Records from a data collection
*** Begin section ***

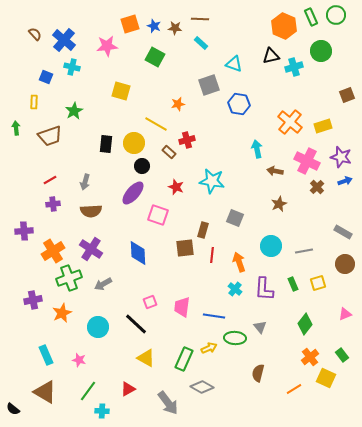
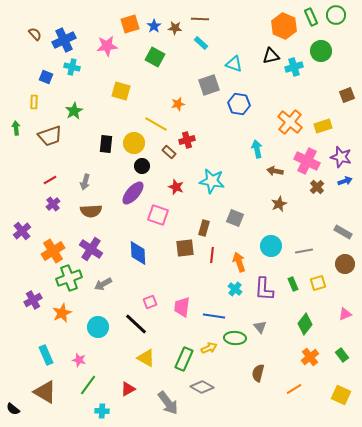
blue star at (154, 26): rotated 16 degrees clockwise
blue cross at (64, 40): rotated 25 degrees clockwise
purple cross at (53, 204): rotated 32 degrees counterclockwise
brown rectangle at (203, 230): moved 1 px right, 2 px up
purple cross at (24, 231): moved 2 px left; rotated 36 degrees counterclockwise
purple cross at (33, 300): rotated 18 degrees counterclockwise
yellow square at (326, 378): moved 15 px right, 17 px down
green line at (88, 391): moved 6 px up
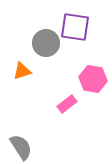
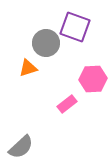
purple square: rotated 12 degrees clockwise
orange triangle: moved 6 px right, 3 px up
pink hexagon: rotated 12 degrees counterclockwise
gray semicircle: rotated 80 degrees clockwise
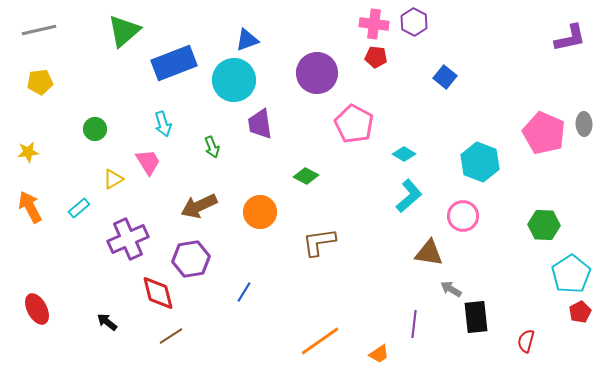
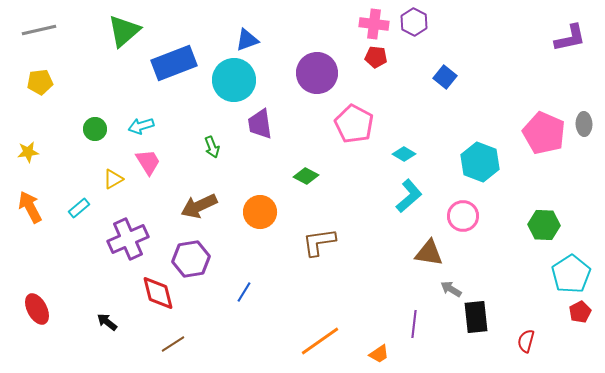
cyan arrow at (163, 124): moved 22 px left, 2 px down; rotated 90 degrees clockwise
brown line at (171, 336): moved 2 px right, 8 px down
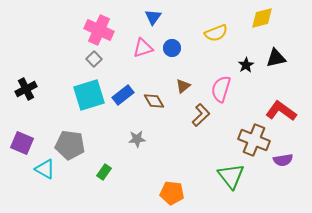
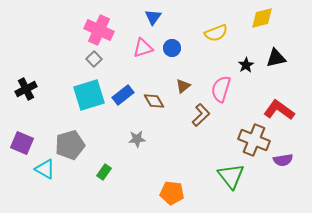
red L-shape: moved 2 px left, 1 px up
gray pentagon: rotated 24 degrees counterclockwise
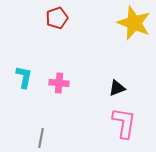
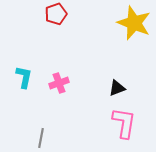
red pentagon: moved 1 px left, 4 px up
pink cross: rotated 24 degrees counterclockwise
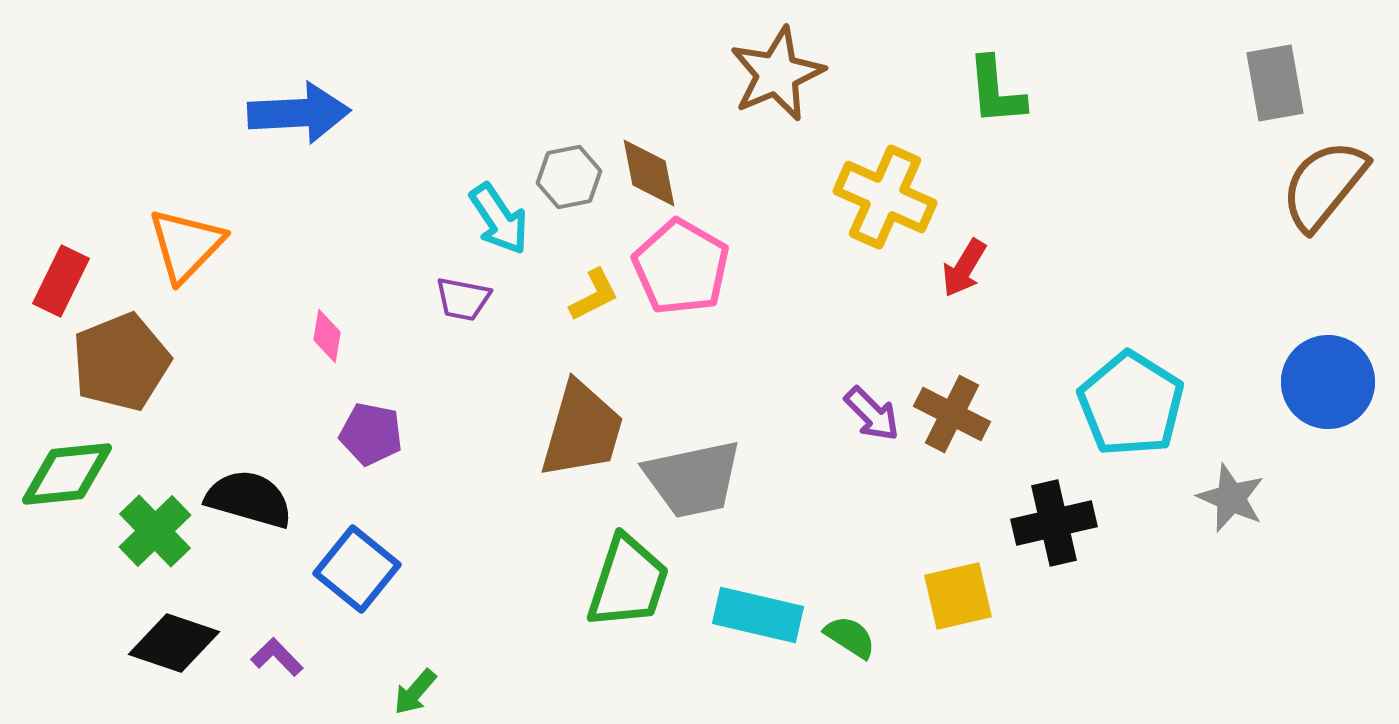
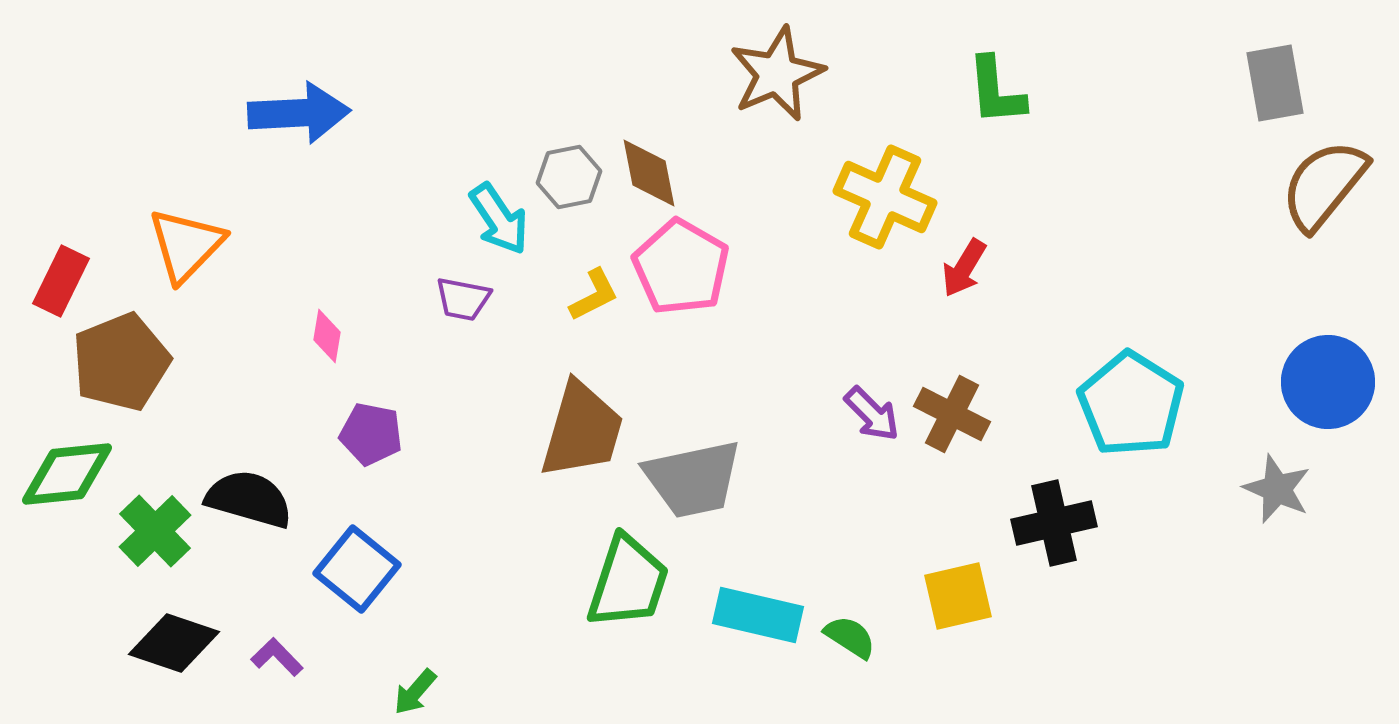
gray star: moved 46 px right, 9 px up
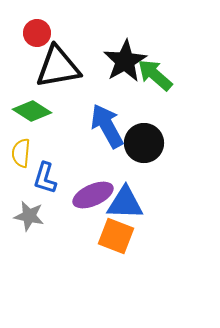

*** End section ***

AIM OF THE TASK: Copy the records exactly, minus any pictures.

WRITTEN RESPONSE:
blue star at (154, 26): rotated 16 degrees clockwise
blue cross at (64, 40): rotated 25 degrees clockwise
purple cross at (53, 204): rotated 32 degrees counterclockwise
brown rectangle at (203, 230): moved 1 px right, 2 px up
purple cross at (24, 231): moved 2 px left; rotated 36 degrees counterclockwise
purple cross at (33, 300): rotated 18 degrees counterclockwise
yellow square at (326, 378): moved 15 px right, 17 px down
green line at (88, 391): moved 6 px up
purple square: rotated 12 degrees clockwise
orange triangle: moved 6 px right, 3 px up
pink hexagon: rotated 12 degrees counterclockwise
gray semicircle: rotated 80 degrees clockwise
cyan arrow at (163, 124): moved 22 px left, 2 px down; rotated 90 degrees clockwise
brown line at (171, 336): moved 2 px right, 8 px down
red L-shape: moved 2 px left, 1 px up
gray pentagon: rotated 24 degrees counterclockwise
red pentagon: moved 1 px left, 4 px up
pink cross: rotated 24 degrees counterclockwise
gray star: moved 46 px right, 9 px up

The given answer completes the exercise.